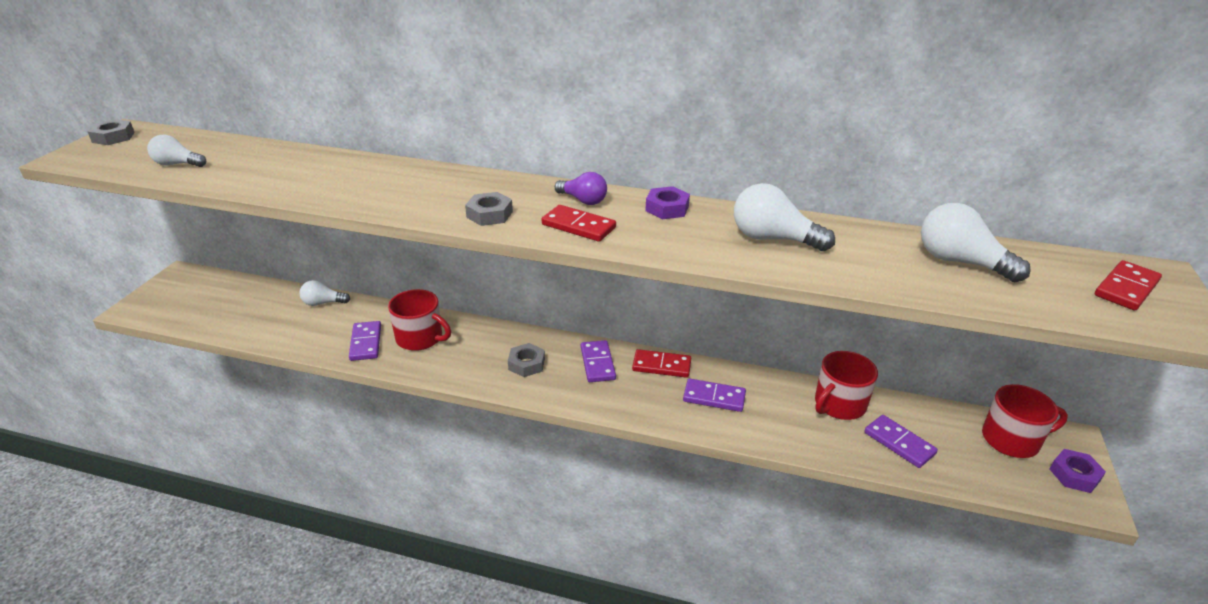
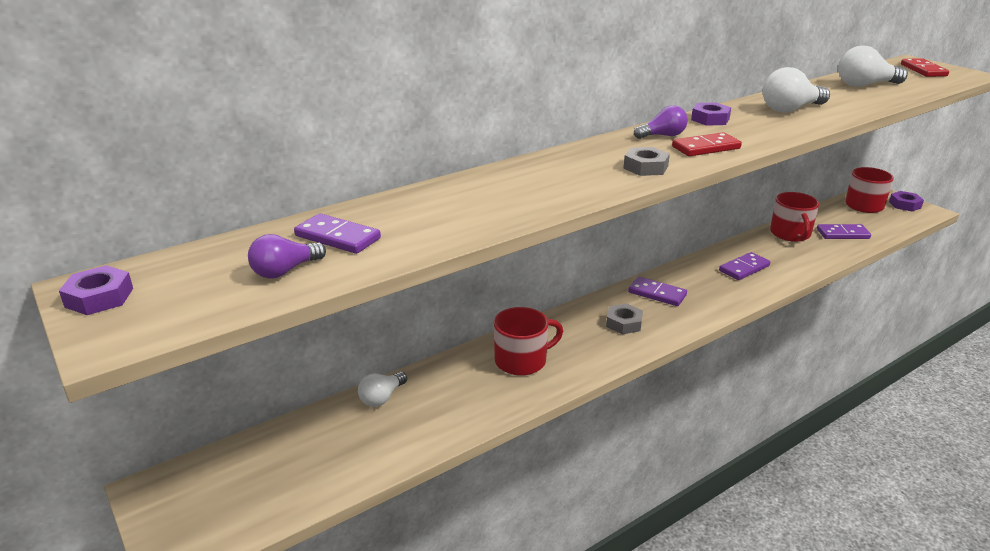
camera: 50 degrees left, 5 degrees down
(113, 137) = (99, 297): grey nut -> purple nut
(177, 164) = (285, 271): white light bulb -> purple light bulb
(366, 343) = (492, 393): purple domino -> purple domino (338, 237)
(661, 366) = (688, 271): red domino -> none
....................
Each line that mentions the string "purple" must be copied from the listing.

(113, 137) = (99, 297): grey nut -> purple nut
(177, 164) = (285, 271): white light bulb -> purple light bulb
(366, 343) = (492, 393): purple domino -> purple domino (338, 237)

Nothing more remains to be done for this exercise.